§ Image comparison data
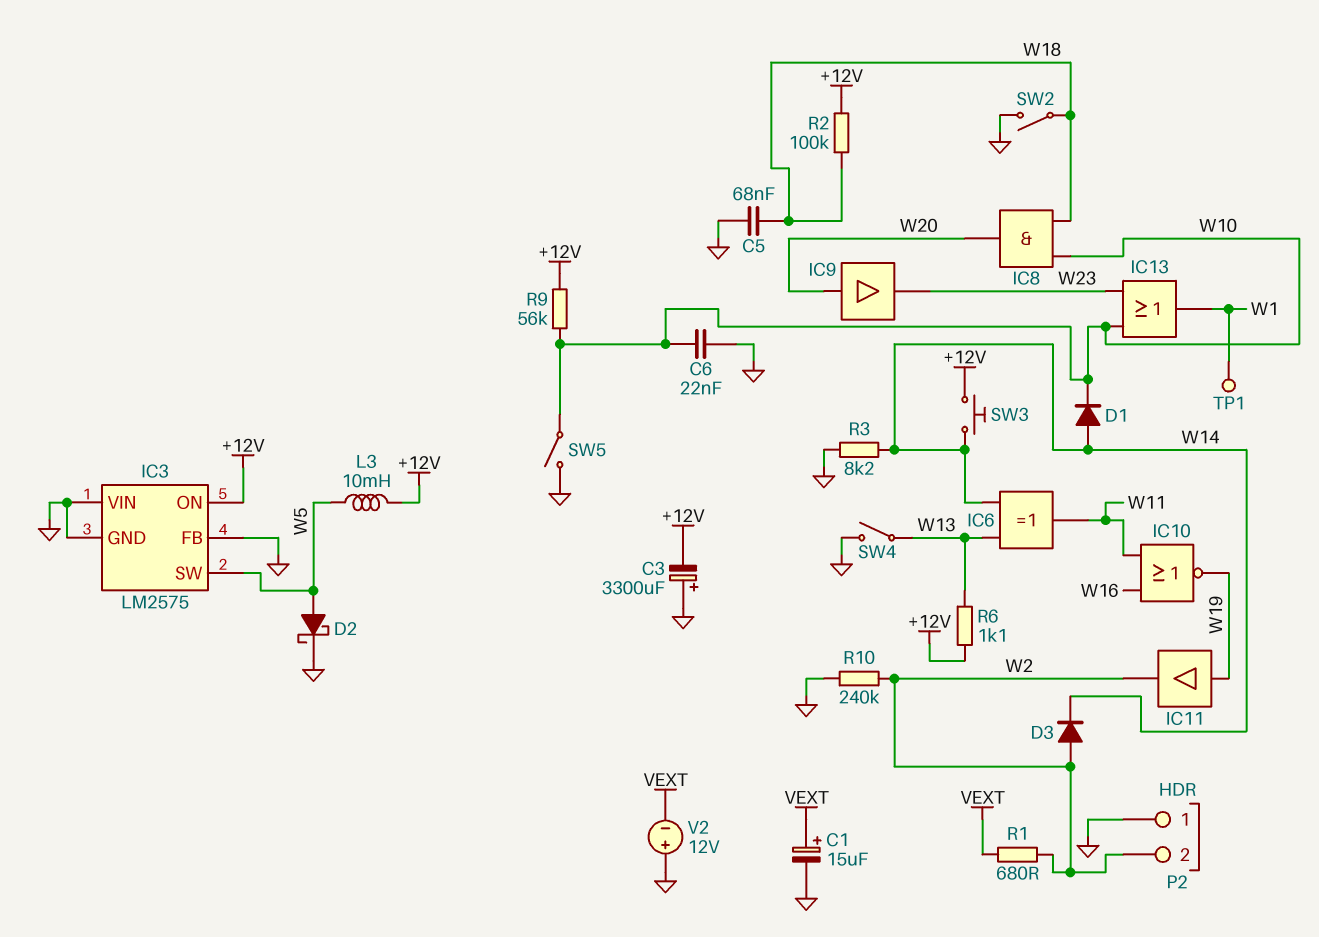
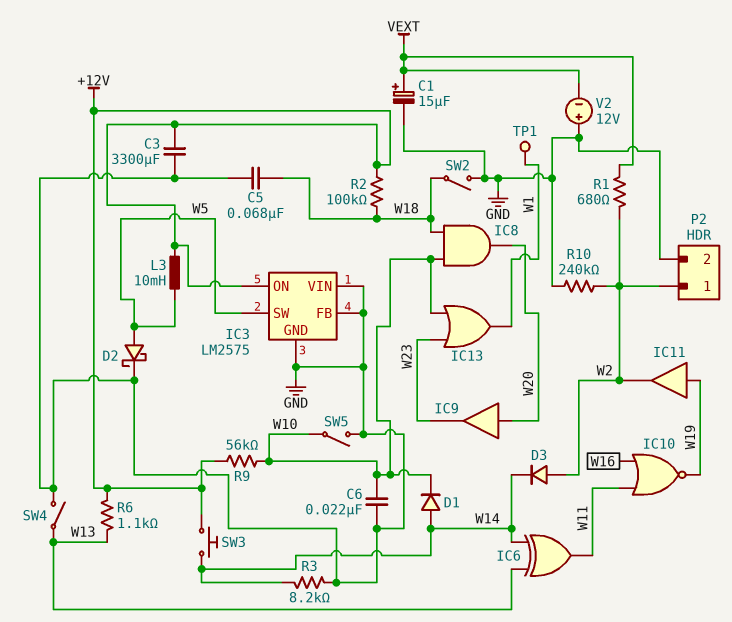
C3: 3300uF (plus GND, minus +12V) -> 3300uF (+12V, GND)
P2 pin 1: GND -> W2
P2 pin 2: W2 -> GND

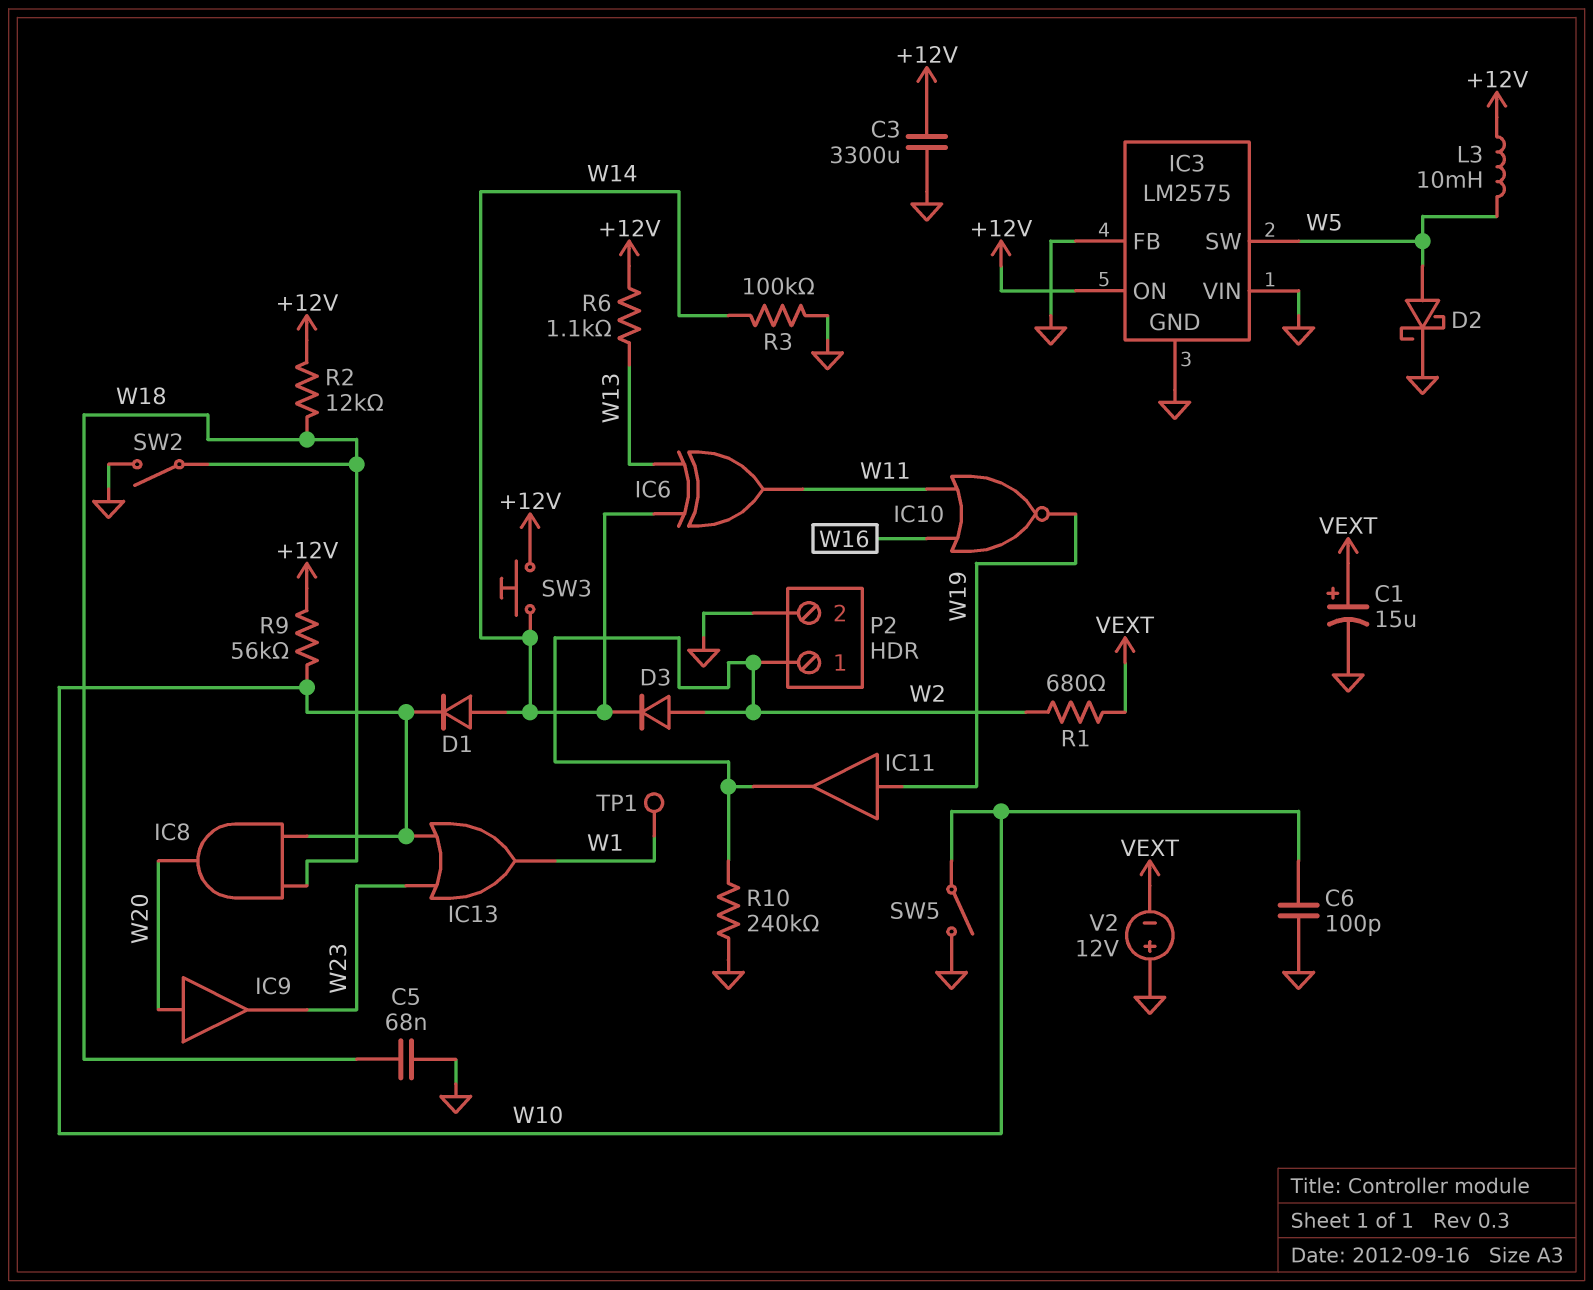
C6: 22nF (GND, W10) -> 100pF (GND, W10)
R2: 100k (+12V, W18) -> 12k (+12V, W18)
R3: 8.2k (GND, W14) -> 100k (GND, W14)
SW4: switch (GND, W13) -> none

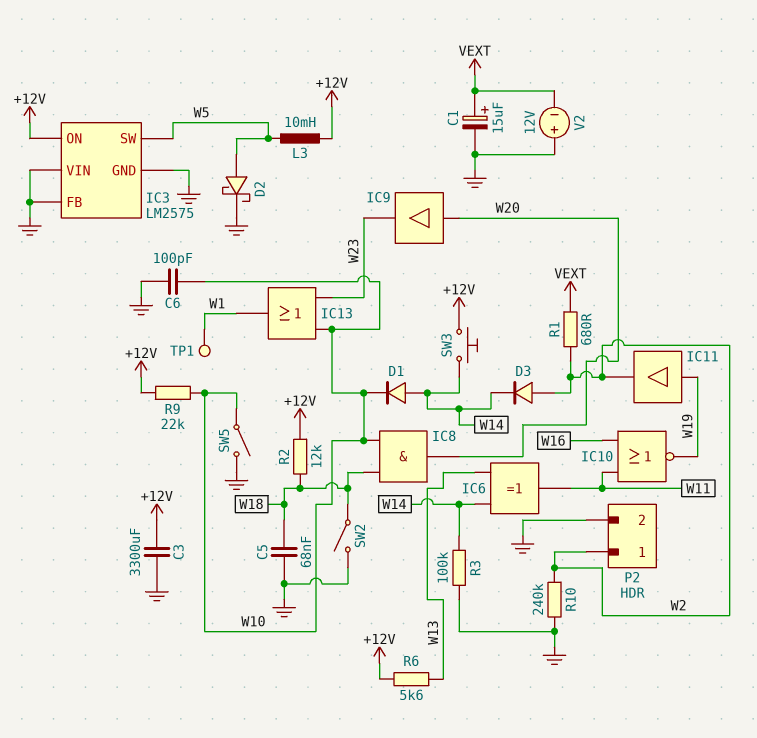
R6: 1.1k (+12V, W13) -> 5.6k (+12V, W13)
R9: 56k (+12V, W10) -> 22k (+12V, W10)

§ Brief
Copy out every entry above verbatim. Leave each picture out.

§ Answer to the problem
C3: 3300uF (plus GND, minus +12V) -> 3300uF (+12V, GND)
P2 pin 1: GND -> W2
P2 pin 2: W2 -> GND

C6: 22nF (GND, W10) -> 100pF (GND, W10)
R2: 100k (+12V, W18) -> 12k (+12V, W18)
R3: 8.2k (GND, W14) -> 100k (GND, W14)
SW4: switch (GND, W13) -> none

R6: 1.1k (+12V, W13) -> 5.6k (+12V, W13)
R9: 56k (+12V, W10) -> 22k (+12V, W10)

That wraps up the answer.